▶ _The records_:
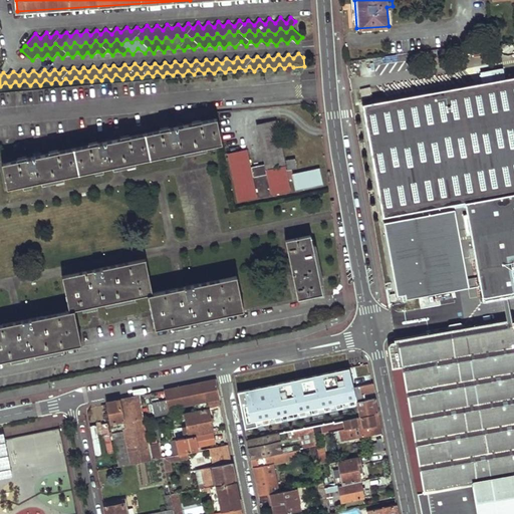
[(360,65),(361,74),(373,74),(373,64),(360,65)]
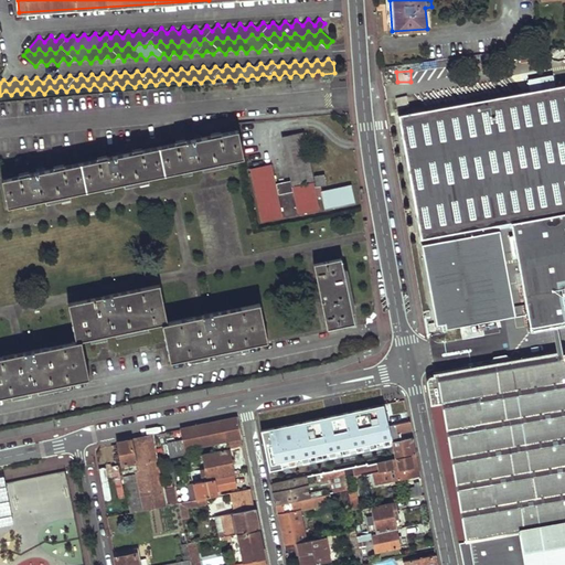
[(564,83),(397,114),(420,237),(510,221),(530,331),(564,323),(564,83)]
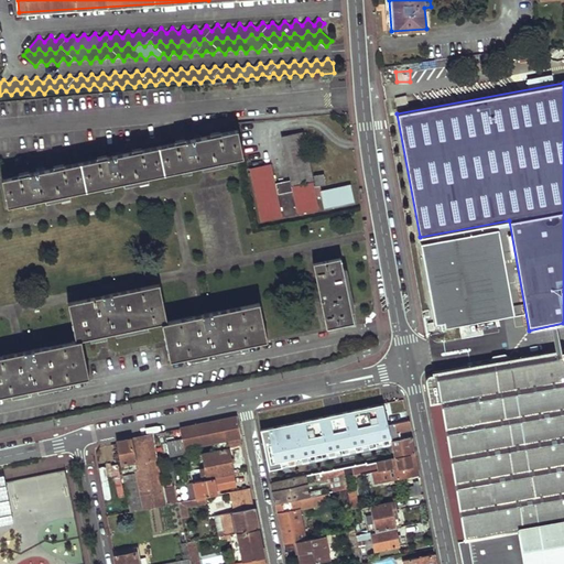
[(242,158),(237,130),(33,172),(1,179),(7,207),(51,198),(129,182),(204,166),(242,158)]
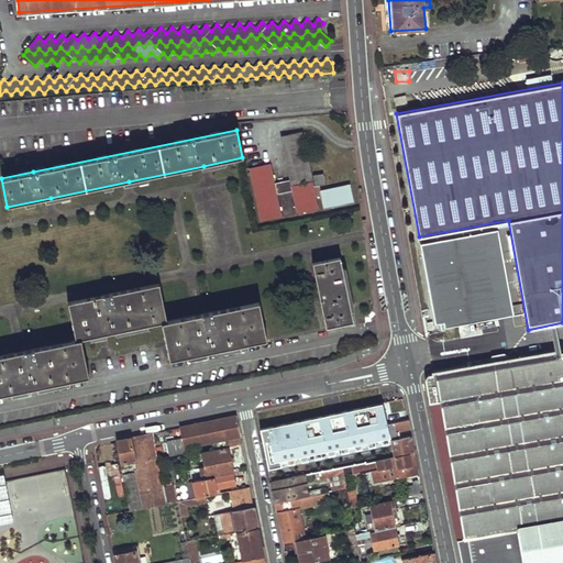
[(311,179),(300,132),(282,136),(293,180),(294,180),(295,183),(311,179)]
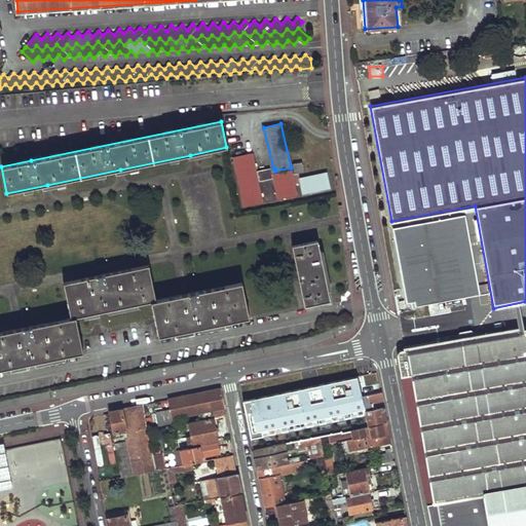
[(243,207),(263,202),(258,181),(274,177),(278,199),(297,195),(295,184),(301,183),(302,193),(330,187),(327,171),(301,175),(300,171),(304,170),(303,160),(293,162),(295,172),(292,173),(291,170),(275,174),(275,171),(274,168),(273,168),(256,173),(252,153),(233,157),(234,163),(243,207)]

▶ _Directions for this task_:
Down to the last line, return the entries above exactly, with no pictures.

▶ _Task output_:
[(360,65),(361,74),(373,74),(373,64),(360,65)]
[(564,83),(397,114),(420,237),(510,221),(530,331),(564,323),(564,83)]
[(242,158),(237,130),(33,172),(1,179),(7,207),(51,198),(129,182),(204,166),(242,158)]
[(311,179),(300,132),(282,136),(293,180),(294,180),(295,183),(311,179)]
[(243,207),(263,202),(258,181),(274,177),(278,199),(297,195),(295,184),(301,183),(302,193),(330,187),(327,171),(301,175),(300,171),(304,170),(303,160),(293,162),(295,172),(292,173),(291,170),(275,174),(275,171),(274,168),(273,168),(256,173),(252,153),(233,157),(234,163),(243,207)]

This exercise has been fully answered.